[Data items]
--- START ---

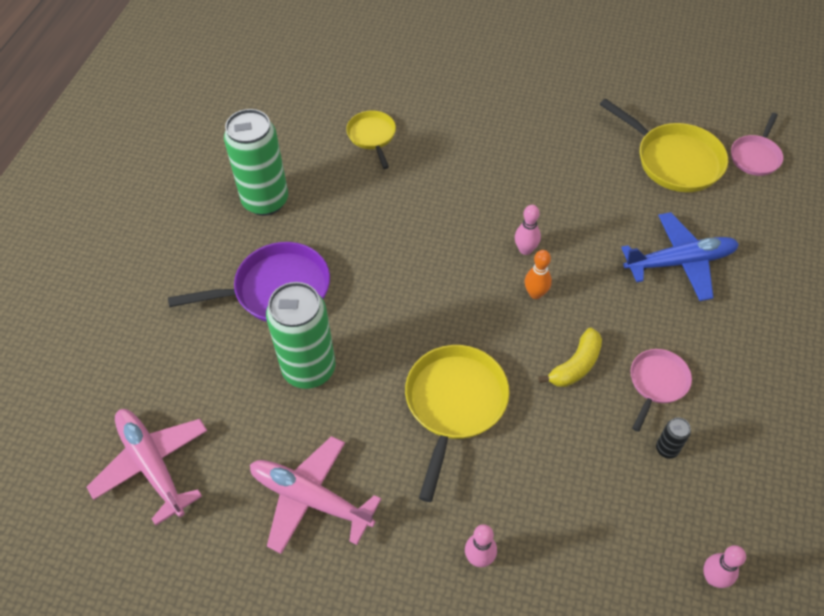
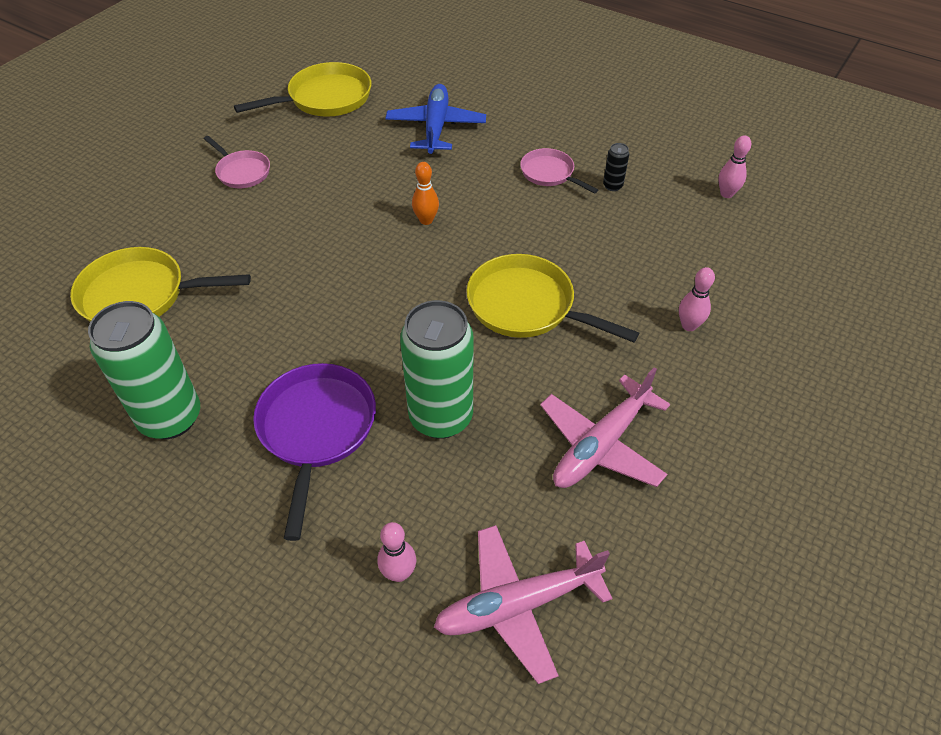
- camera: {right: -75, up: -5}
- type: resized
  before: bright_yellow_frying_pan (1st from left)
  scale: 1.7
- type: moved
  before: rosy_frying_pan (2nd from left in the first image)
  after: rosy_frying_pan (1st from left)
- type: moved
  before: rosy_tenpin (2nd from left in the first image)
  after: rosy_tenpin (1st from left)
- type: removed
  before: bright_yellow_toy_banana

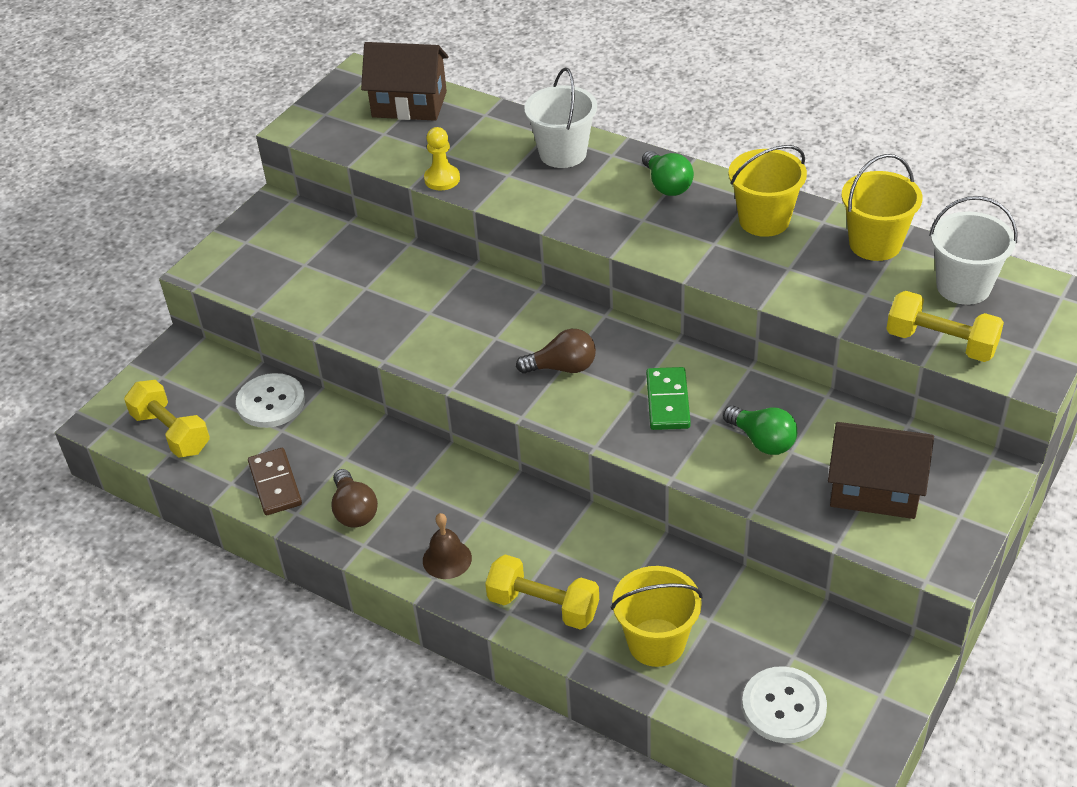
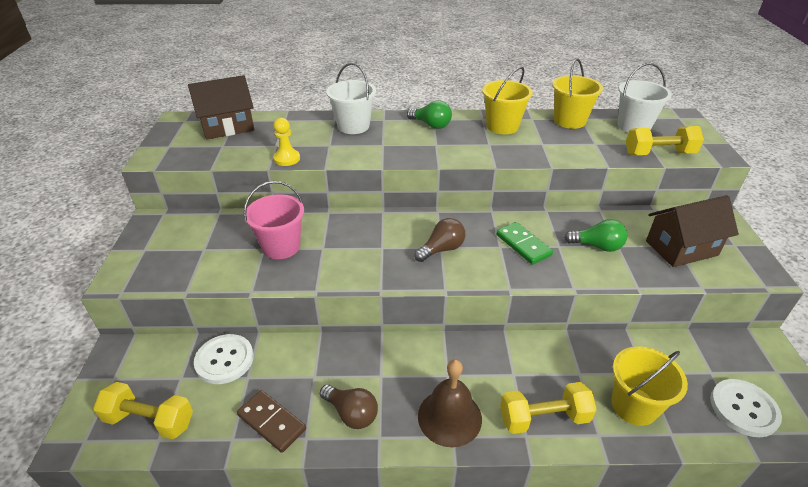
- camera: {right: -35, up: -5}
- type: added
  after: rosy_bucket
- type: resized
  before: brown_bell
  scale: 1.58

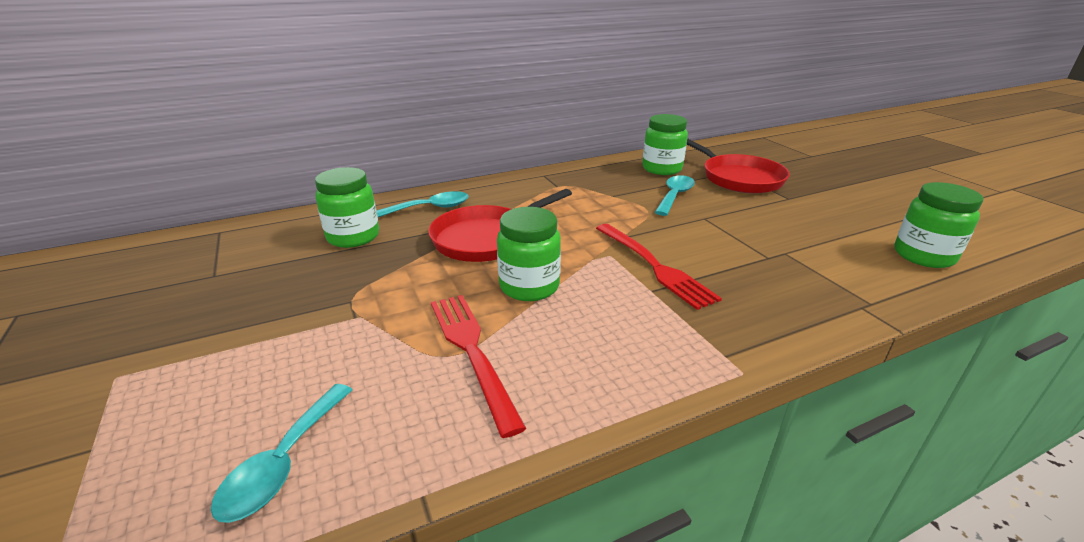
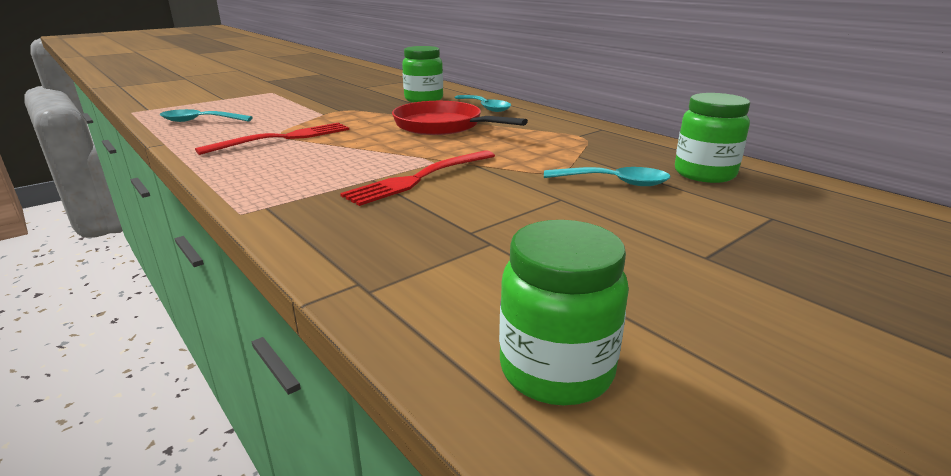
- camera: {right: 75, up: -5}
- type: removed
  before: green_jam_jar (2nd from left)
- type: removed
  before: scarlet_frying_pan (2nd from left)

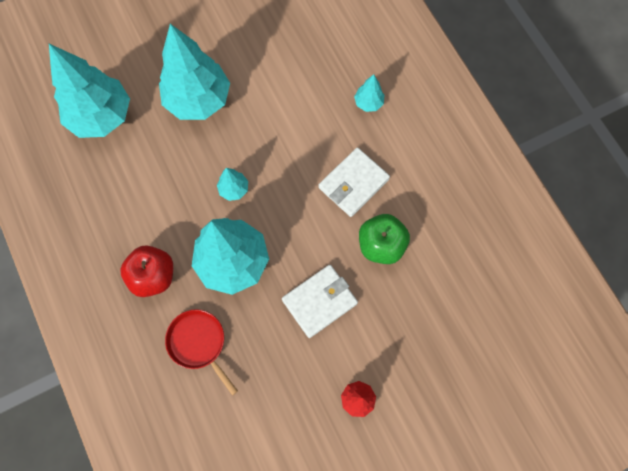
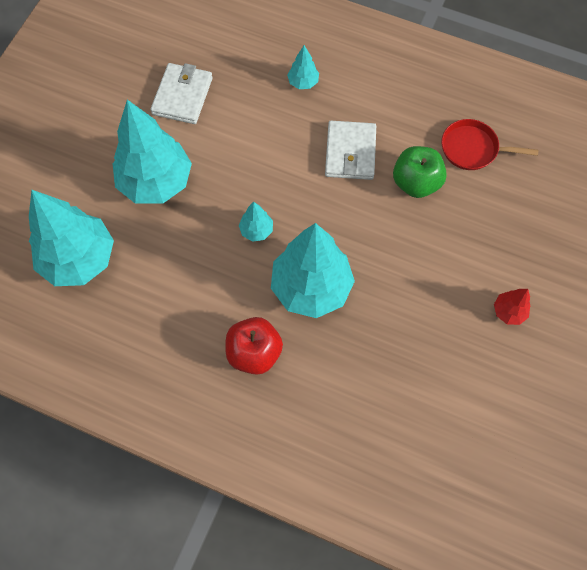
- camera: {right: -40, up: -5}
- type: moved
  before: pure_white_billfold (1st from left)
- type: moved
  before: scarlet_frying_pan

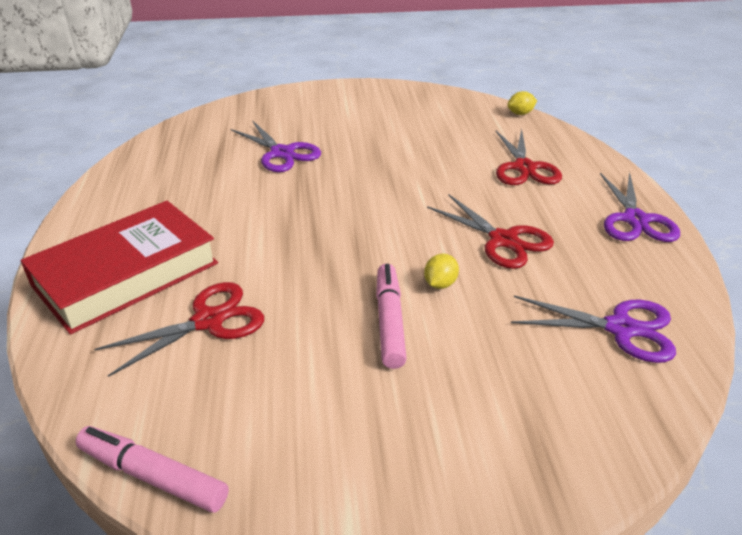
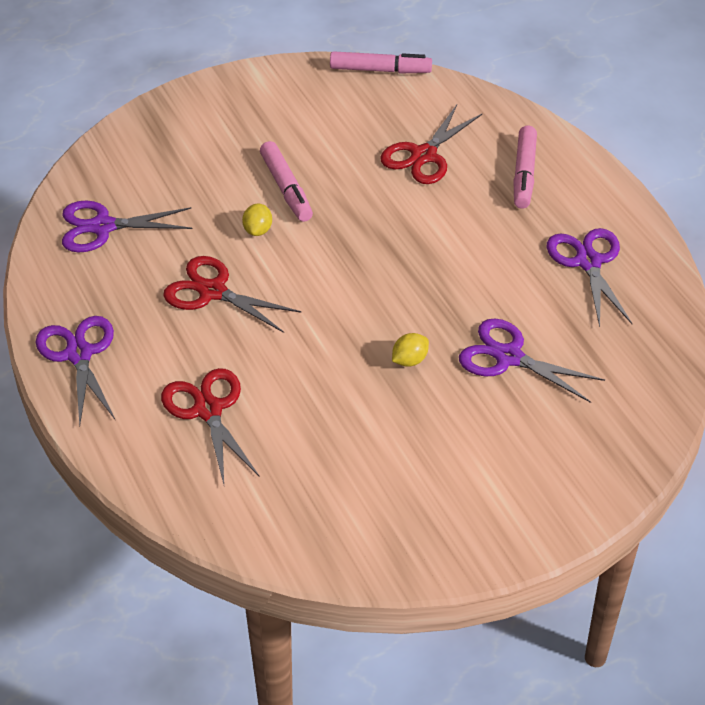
- camera: {right: 160, up: 10}
- type: moved
  before: bright_yellow_lemon (2nd from left)
- type: replaced
  before: scarlet_hardback
  after: rosy_felt_pen (3rd from left)
- type: added
  after: royal_purple_scissors (4th from left)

--- END ---

> [WHAT TO WORK ON]: Return only the lines from the start of the data through the line that contains "after: rosy_tenpin (1st from left)", please, copying them exactly and omitting all pictures.

> [OUTPUT OF THE EXERCISE]:
- camera: {right: -75, up: -5}
- type: resized
  before: bright_yellow_frying_pan (1st from left)
  scale: 1.7
- type: moved
  before: rosy_frying_pan (2nd from left in the first image)
  after: rosy_frying_pan (1st from left)
- type: moved
  before: rosy_tenpin (2nd from left in the first image)
  after: rosy_tenpin (1st from left)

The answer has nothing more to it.